EXERCISE INPUTS =

•••••

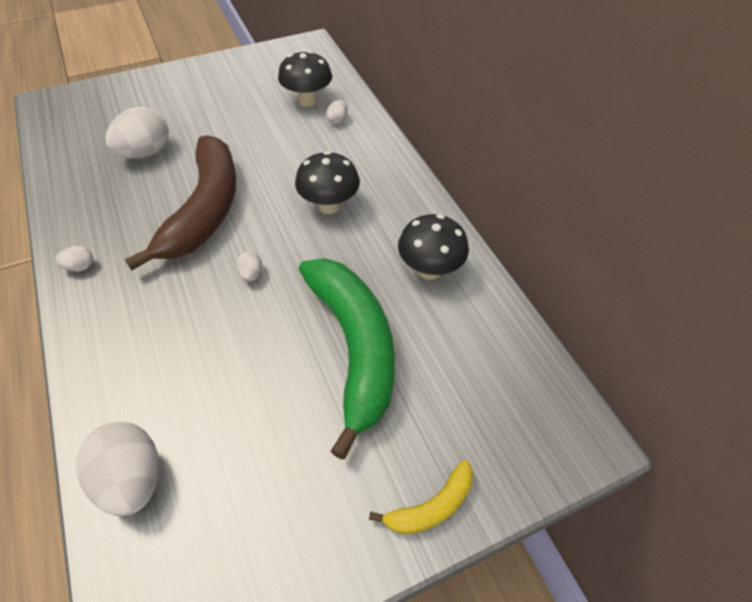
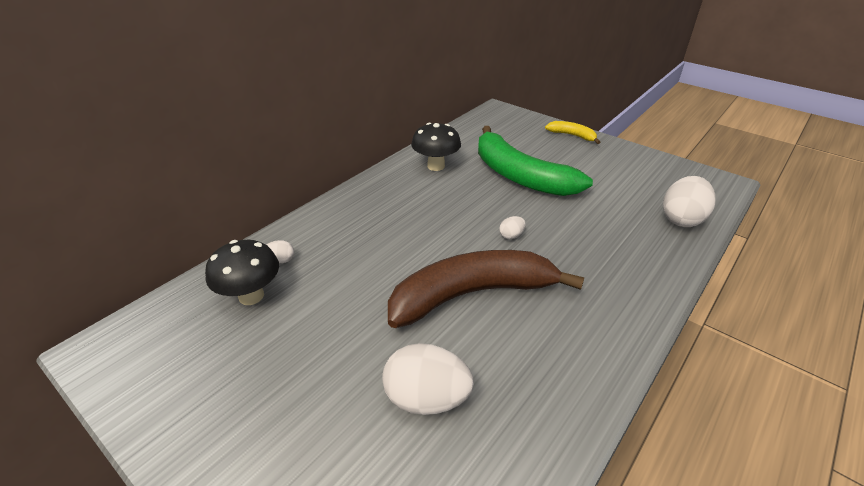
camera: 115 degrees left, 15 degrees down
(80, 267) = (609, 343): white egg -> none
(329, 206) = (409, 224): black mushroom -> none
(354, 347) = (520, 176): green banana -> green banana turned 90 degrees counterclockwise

•••••

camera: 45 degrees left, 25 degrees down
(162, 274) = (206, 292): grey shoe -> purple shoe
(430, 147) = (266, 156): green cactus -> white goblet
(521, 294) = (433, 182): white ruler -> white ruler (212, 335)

•••••

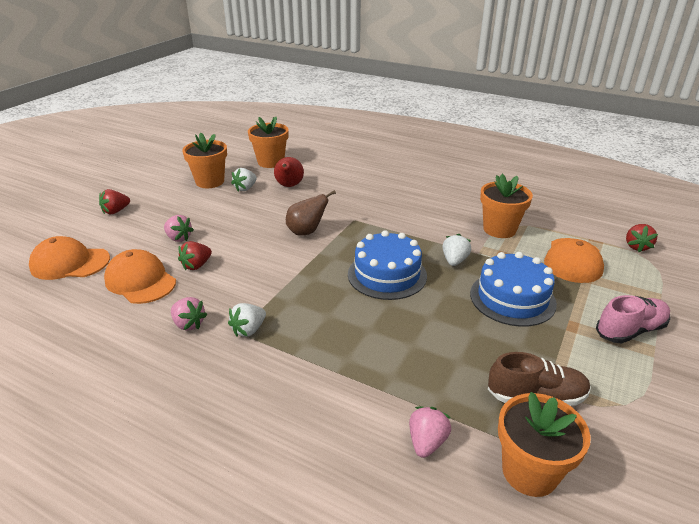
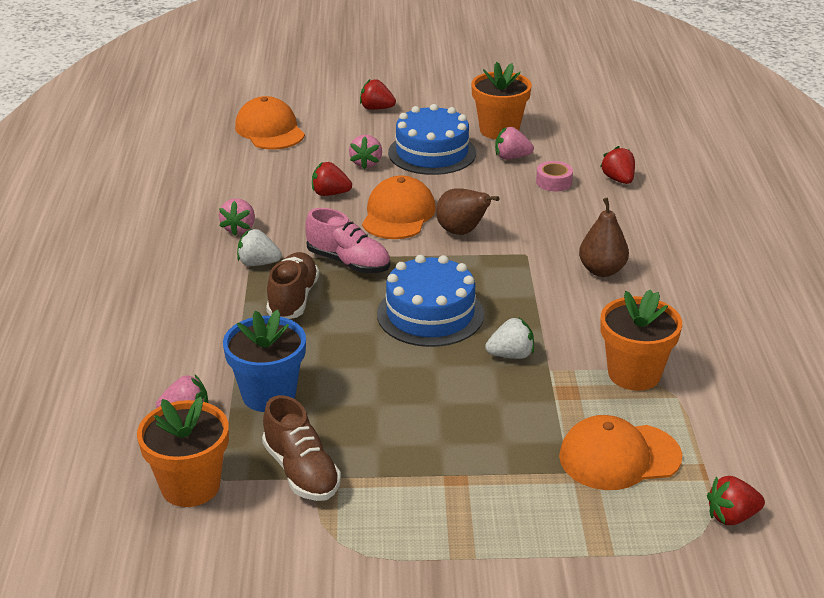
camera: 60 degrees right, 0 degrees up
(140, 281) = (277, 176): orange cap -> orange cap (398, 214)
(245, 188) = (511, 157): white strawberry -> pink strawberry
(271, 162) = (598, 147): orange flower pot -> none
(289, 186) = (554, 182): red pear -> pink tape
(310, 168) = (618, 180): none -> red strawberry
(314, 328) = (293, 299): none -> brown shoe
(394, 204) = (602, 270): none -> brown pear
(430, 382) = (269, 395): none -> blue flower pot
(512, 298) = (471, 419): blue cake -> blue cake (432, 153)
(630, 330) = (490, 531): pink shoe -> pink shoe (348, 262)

•••••

ASSIGNMENT = Look above for the line that contains "camera: 45 degrees left, 25 degrees down". Starting there, transcribe every line exactly until you have copied the line that contains "(521, 294) = (433, 182): white".

RESPONSE TO THE EXERCISE =
camera: 45 degrees left, 25 degrees down
(162, 274) = (206, 292): grey shoe -> purple shoe
(430, 147) = (266, 156): green cactus -> white goblet
(521, 294) = (433, 182): white ruler -> white ruler (212, 335)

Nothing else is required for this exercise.